**GOAL OF THE EXERCISE**
Every line in the data below that holds "none" should be found and copied.

====== SOURCE INFORMATION ======

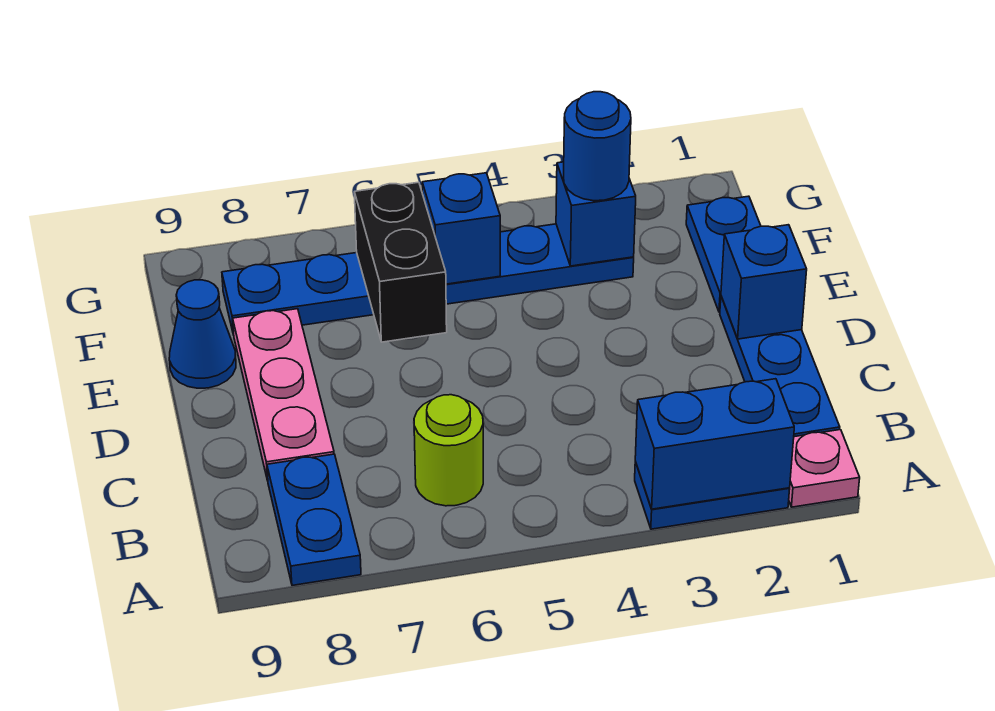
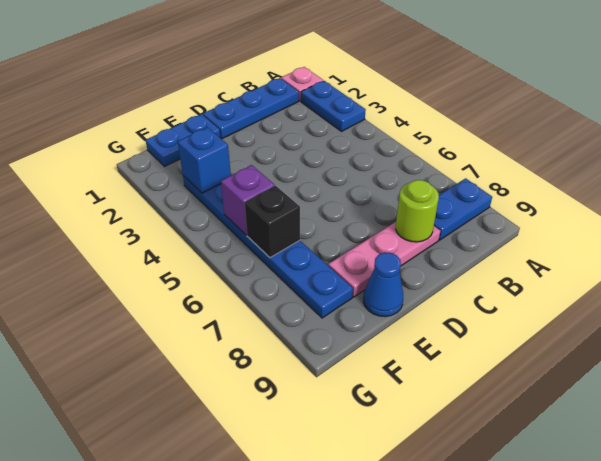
blue brick A2:A3 level 2 -> none
lime round brick B6 level 1 -> lime round brick C8 level 2
blue brick D1 level 2 -> none
black brick E6:F6 level 2 -> black brick F6 level 2
blue round brick F3 level 3 -> none
blue brick F5 level 2 -> purple brick F5 level 2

======

**RESULT OF THE TASK**
blue brick A2:A3 level 2 -> none
blue brick D1 level 2 -> none
blue round brick F3 level 3 -> none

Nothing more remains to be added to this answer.